◆ **Dataset extract**:
====
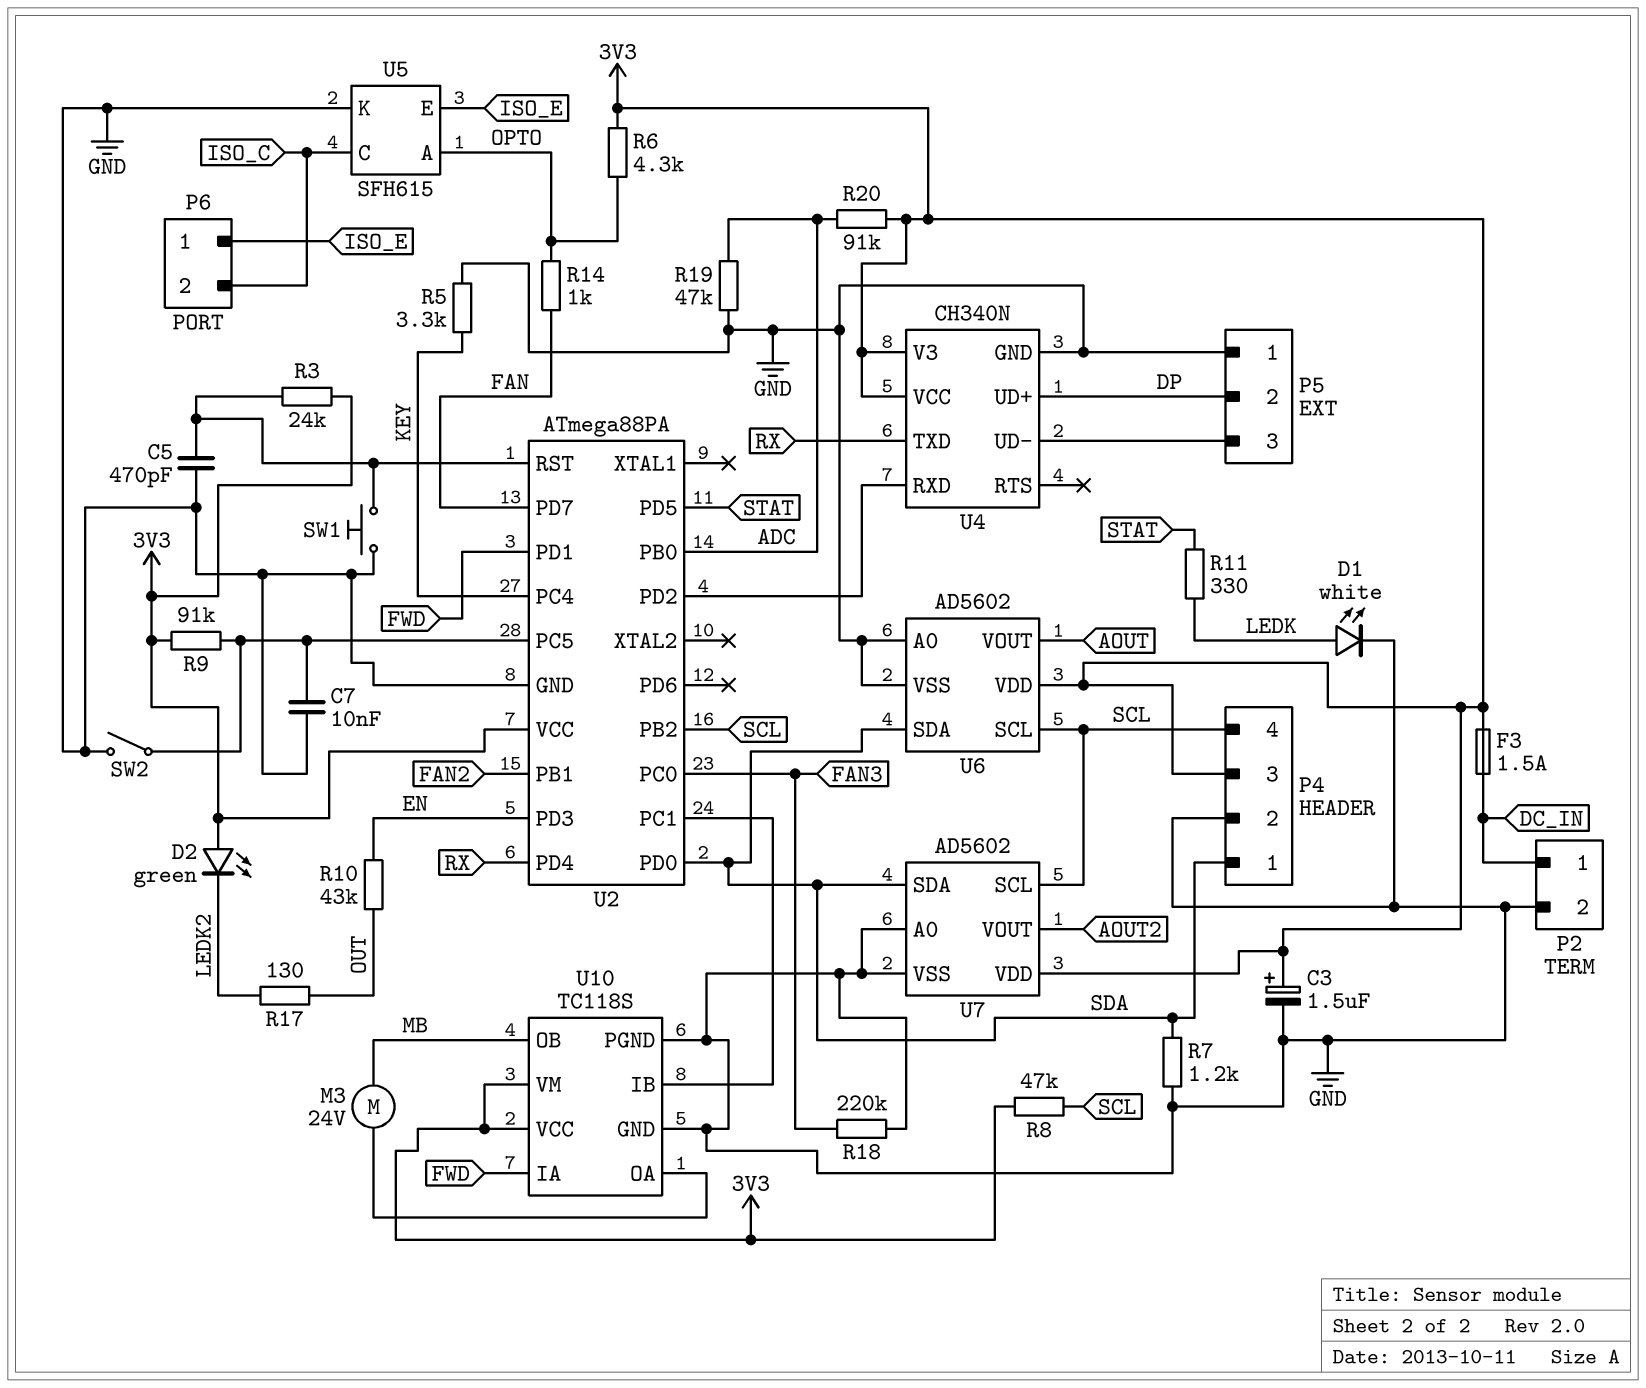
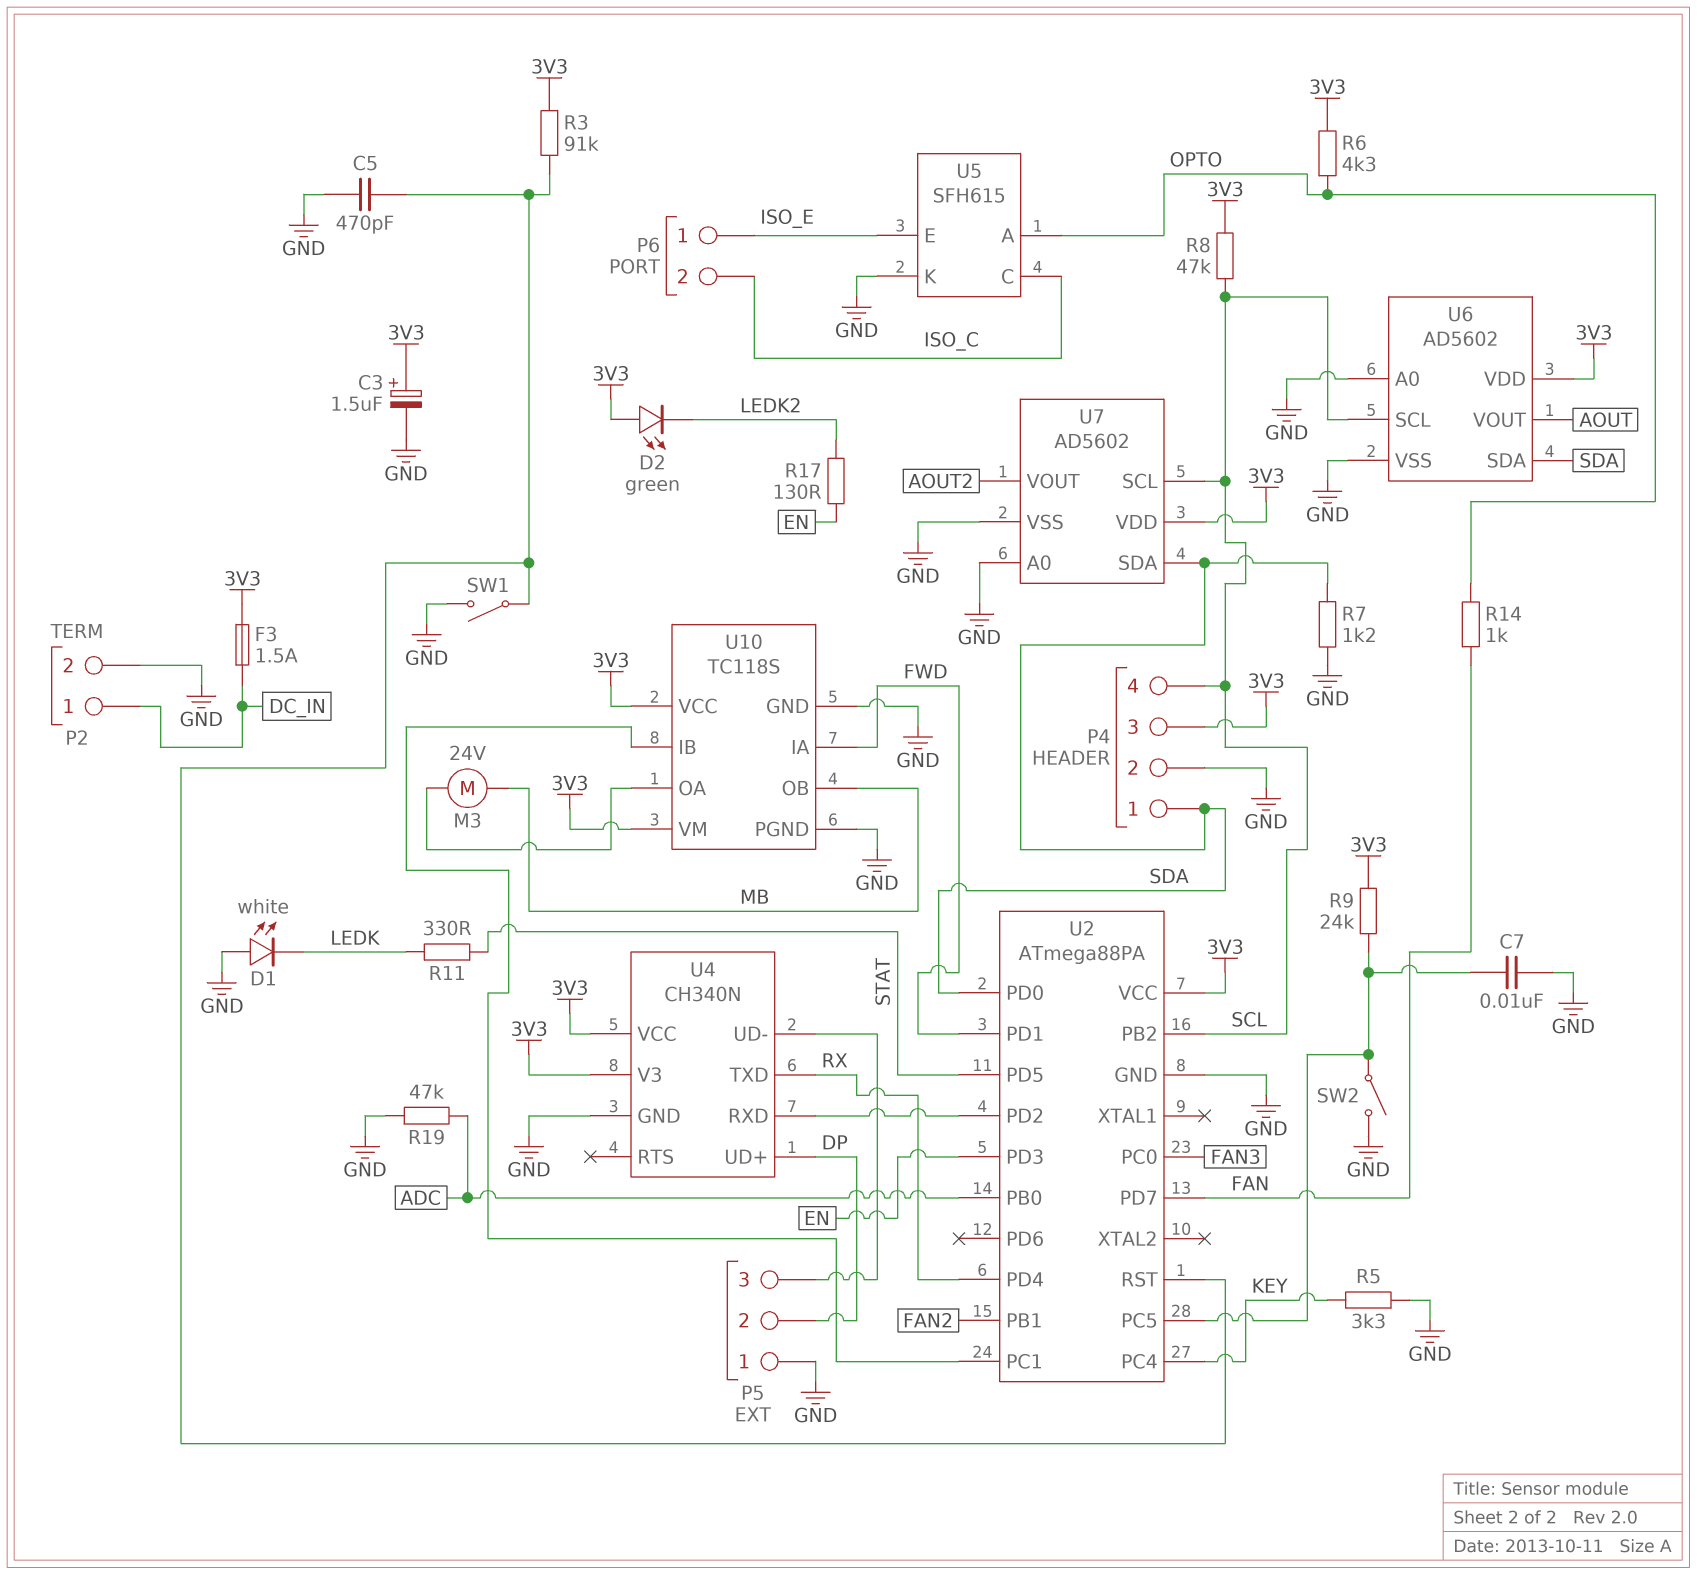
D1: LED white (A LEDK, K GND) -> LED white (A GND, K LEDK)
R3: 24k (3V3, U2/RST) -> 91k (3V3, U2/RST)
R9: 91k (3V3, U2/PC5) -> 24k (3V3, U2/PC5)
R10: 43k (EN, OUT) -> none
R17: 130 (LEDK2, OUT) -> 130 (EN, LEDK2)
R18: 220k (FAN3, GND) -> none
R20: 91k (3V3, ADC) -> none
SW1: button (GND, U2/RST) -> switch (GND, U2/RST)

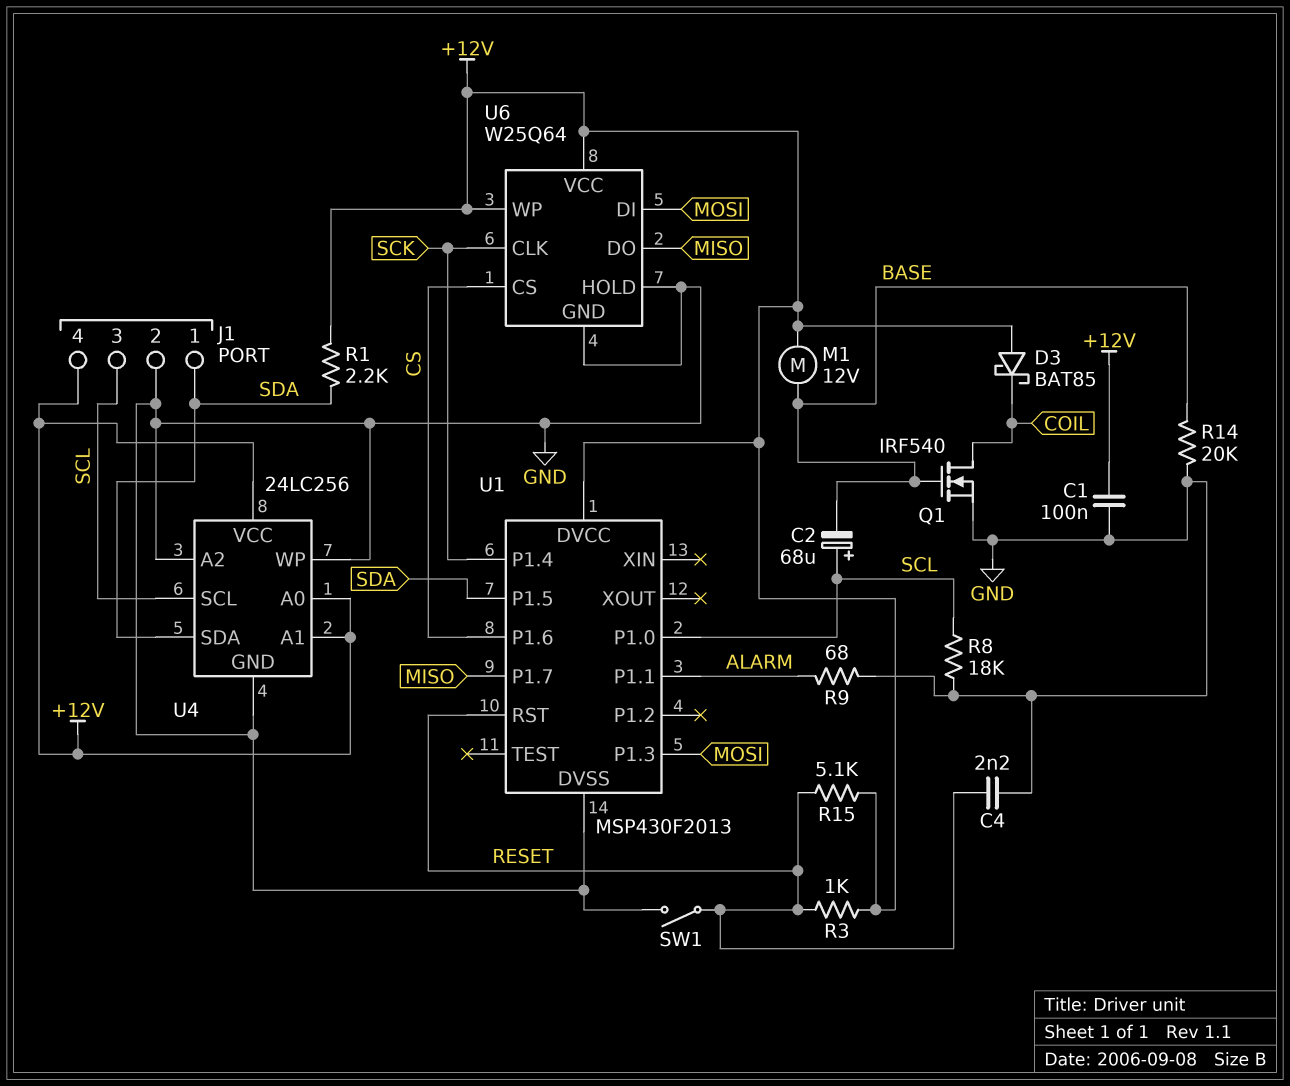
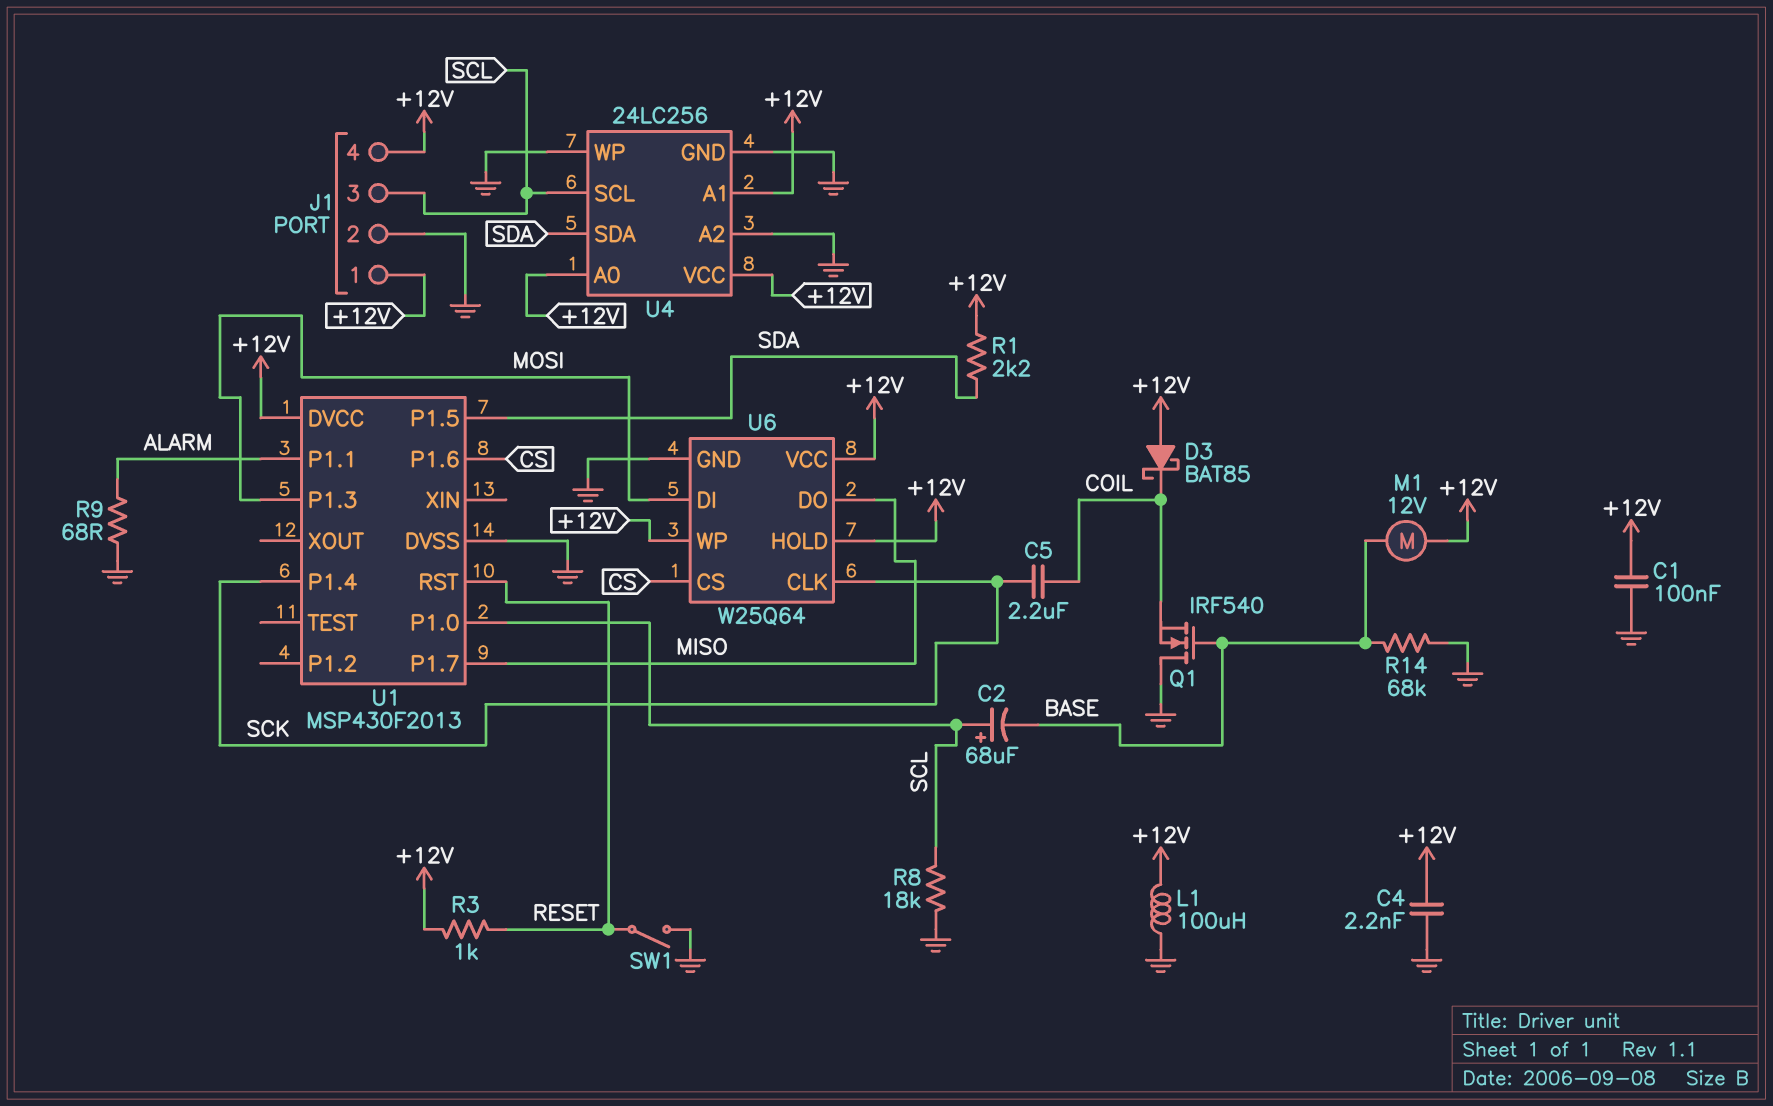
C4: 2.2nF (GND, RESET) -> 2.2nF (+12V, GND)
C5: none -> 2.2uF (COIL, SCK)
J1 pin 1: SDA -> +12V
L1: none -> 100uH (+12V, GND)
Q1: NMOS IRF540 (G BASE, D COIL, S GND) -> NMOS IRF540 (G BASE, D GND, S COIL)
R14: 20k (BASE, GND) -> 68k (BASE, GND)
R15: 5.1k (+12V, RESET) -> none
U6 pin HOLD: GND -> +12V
====
◆ **What is expected**: The expected output is each line of the records above that includes the word "none".

◆ **Reply to the task**:
R10: 43k (EN, OUT) -> none
R18: 220k (FAN3, GND) -> none
R20: 91k (3V3, ADC) -> none
C5: none -> 2.2uF (COIL, SCK)
L1: none -> 100uH (+12V, GND)
R15: 5.1k (+12V, RESET) -> none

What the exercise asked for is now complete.